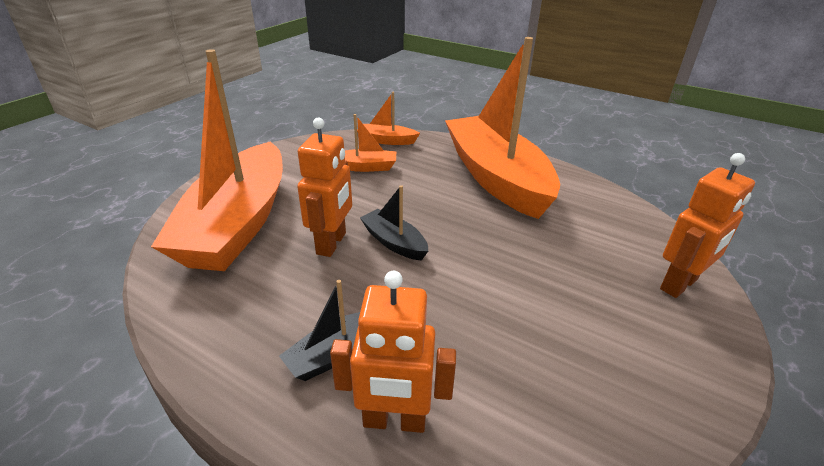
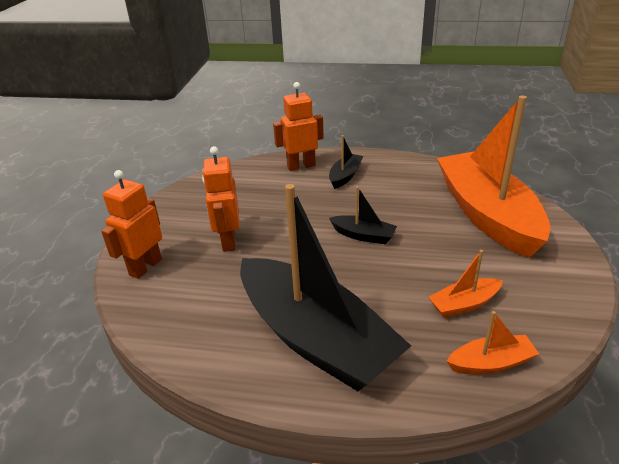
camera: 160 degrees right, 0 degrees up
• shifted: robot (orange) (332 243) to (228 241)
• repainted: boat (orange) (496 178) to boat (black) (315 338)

_ _ _ _ _

Print the listing again exactly, please. Keep the pictures out of it.

» Result for this exercise
camera: 160 degrees right, 0 degrees up
• shifted: robot (orange) (332 243) to (228 241)
• repainted: boat (orange) (496 178) to boat (black) (315 338)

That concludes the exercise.